## ACTION ITEM
The string "spray" may appear in lines of the listing. Report each line where it does.

## INPUT DATA
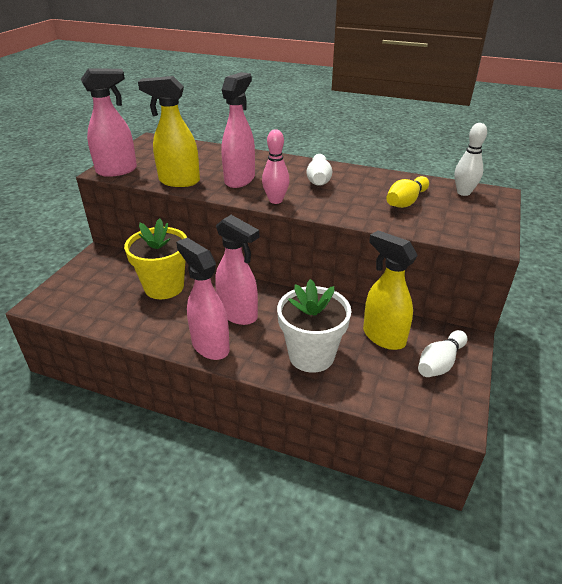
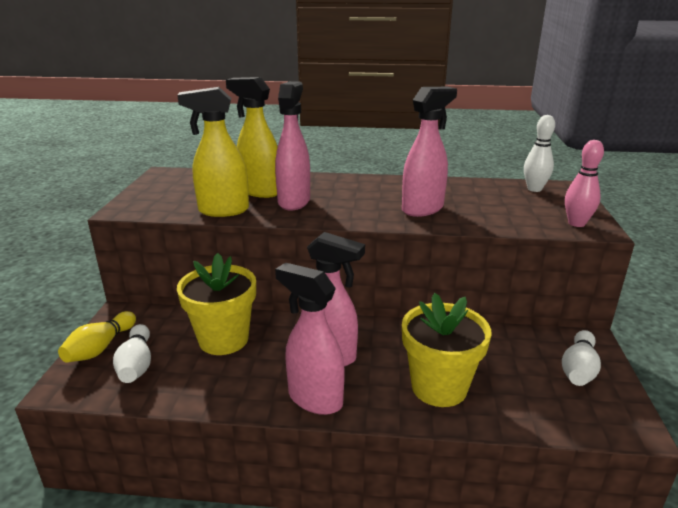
camera: 15 degrees left, 10 degrees down
(117, 170) = (139, 207): pink spray bottle -> pink spray bottle (423, 209)
(275, 200) = (348, 217): pink bowling pin -> pink bowling pin (576, 223)
(311, 355) = (439, 387): white flower pot -> yellow flower pot
(318, 179) = (381, 192): white bowling pin -> white bowling pin (136, 364)
(383, 337) = (504, 352): yellow spray bottle -> yellow spray bottle (259, 191)
(406, 202) = (485, 203): yellow bowling pin -> yellow bowling pin (100, 348)

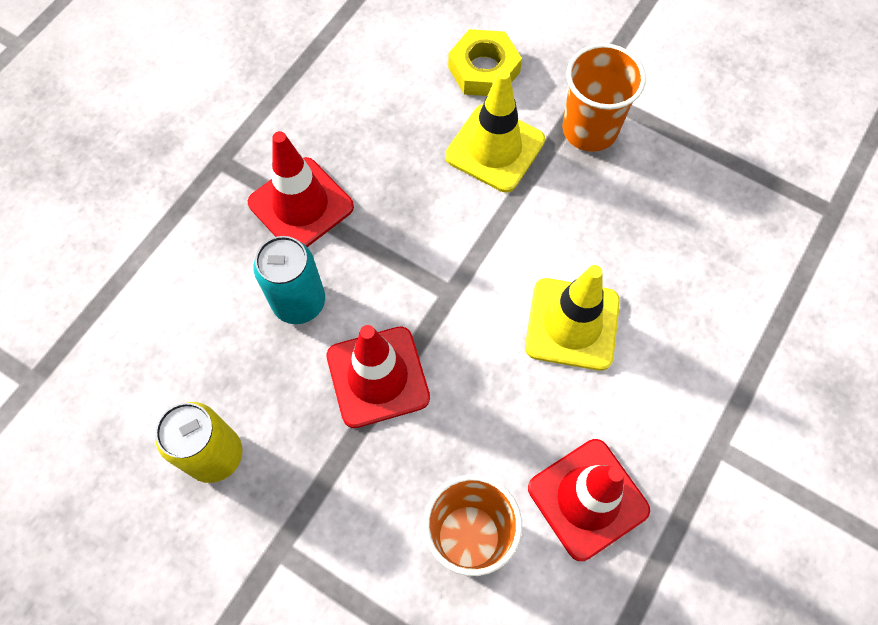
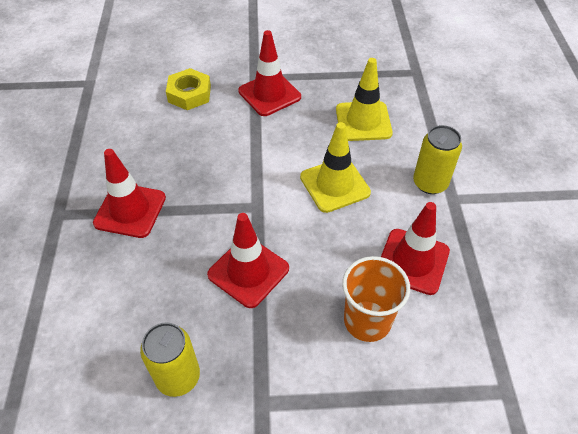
camera: 35 degrees left, 15 degrees down
(299, 302) = (168, 261): turquoise can -> none
(494, 148) = (225, 126): yellow traffic cone -> yellow traffic cone (363, 121)
(589, 129) = (269, 94): orange cup -> red traffic cone
(704, 403) = (430, 183): none -> yellow can

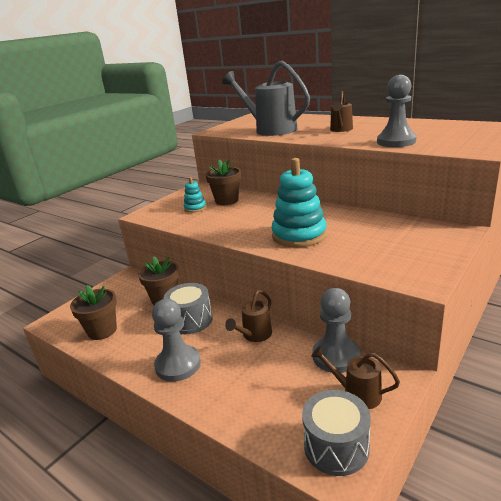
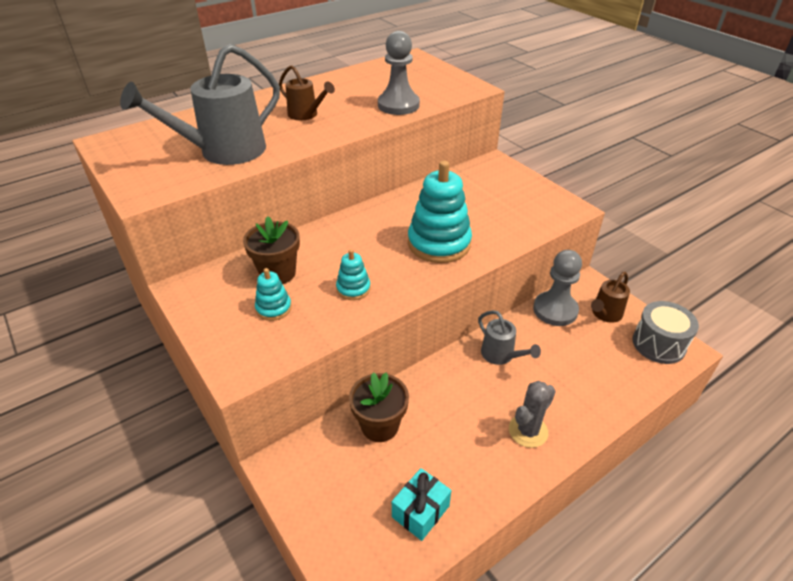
camera: 75 degrees left, 15 degrees up
(102, 330) = (420, 511): brown flower pot -> turquoise gift
(178, 365) = (528, 431): grey pawn -> grey cactus
(190, 320) = (446, 405): grey drum -> none
(225, 222) = (353, 289): none -> turquoise stacking toy
(254, 335) = (501, 355): brown watering can -> grey watering can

## OUTPUT
(117, 170) = (139, 207): pink spray bottle -> pink spray bottle (423, 209)
(383, 337) = (504, 352): yellow spray bottle -> yellow spray bottle (259, 191)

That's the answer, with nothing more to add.